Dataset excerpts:
* * *

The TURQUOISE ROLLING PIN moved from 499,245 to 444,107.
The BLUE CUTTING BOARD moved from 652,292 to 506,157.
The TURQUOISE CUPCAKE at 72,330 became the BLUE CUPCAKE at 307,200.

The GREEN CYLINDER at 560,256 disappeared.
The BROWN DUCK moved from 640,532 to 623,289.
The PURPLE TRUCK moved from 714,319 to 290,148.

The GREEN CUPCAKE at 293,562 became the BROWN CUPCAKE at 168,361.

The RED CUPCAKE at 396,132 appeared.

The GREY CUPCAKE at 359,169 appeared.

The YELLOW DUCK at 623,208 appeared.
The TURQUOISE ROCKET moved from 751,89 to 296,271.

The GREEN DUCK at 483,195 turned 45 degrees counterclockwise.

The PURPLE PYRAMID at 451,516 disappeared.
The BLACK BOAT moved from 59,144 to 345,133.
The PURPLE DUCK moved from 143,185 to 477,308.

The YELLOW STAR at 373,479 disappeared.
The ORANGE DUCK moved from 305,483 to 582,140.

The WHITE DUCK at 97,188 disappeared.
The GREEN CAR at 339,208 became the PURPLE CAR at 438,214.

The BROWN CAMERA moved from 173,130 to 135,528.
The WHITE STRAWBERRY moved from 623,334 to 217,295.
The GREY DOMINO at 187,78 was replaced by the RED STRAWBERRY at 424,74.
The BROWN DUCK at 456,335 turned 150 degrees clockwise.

* * *

## The task:
Every line from above should appear again in the answer, exactly as written.

## Problem solution:
The TURQUOISE ROLLING PIN moved from 499,245 to 444,107.
The BLUE CUTTING BOARD moved from 652,292 to 506,157.
The TURQUOISE CUPCAKE at 72,330 became the BLUE CUPCAKE at 307,200.

The GREEN CYLINDER at 560,256 disappeared.
The BROWN DUCK moved from 640,532 to 623,289.
The PURPLE TRUCK moved from 714,319 to 290,148.

The GREEN CUPCAKE at 293,562 became the BROWN CUPCAKE at 168,361.

The RED CUPCAKE at 396,132 appeared.

The GREY CUPCAKE at 359,169 appeared.

The YELLOW DUCK at 623,208 appeared.
The TURQUOISE ROCKET moved from 751,89 to 296,271.

The GREEN DUCK at 483,195 turned 45 degrees counterclockwise.

The PURPLE PYRAMID at 451,516 disappeared.
The BLACK BOAT moved from 59,144 to 345,133.
The PURPLE DUCK moved from 143,185 to 477,308.

The YELLOW STAR at 373,479 disappeared.
The ORANGE DUCK moved from 305,483 to 582,140.

The WHITE DUCK at 97,188 disappeared.
The GREEN CAR at 339,208 became the PURPLE CAR at 438,214.

The BROWN CAMERA moved from 173,130 to 135,528.
The WHITE STRAWBERRY moved from 623,334 to 217,295.
The GREY DOMINO at 187,78 was replaced by the RED STRAWBERRY at 424,74.
The BROWN DUCK at 456,335 turned 150 degrees clockwise.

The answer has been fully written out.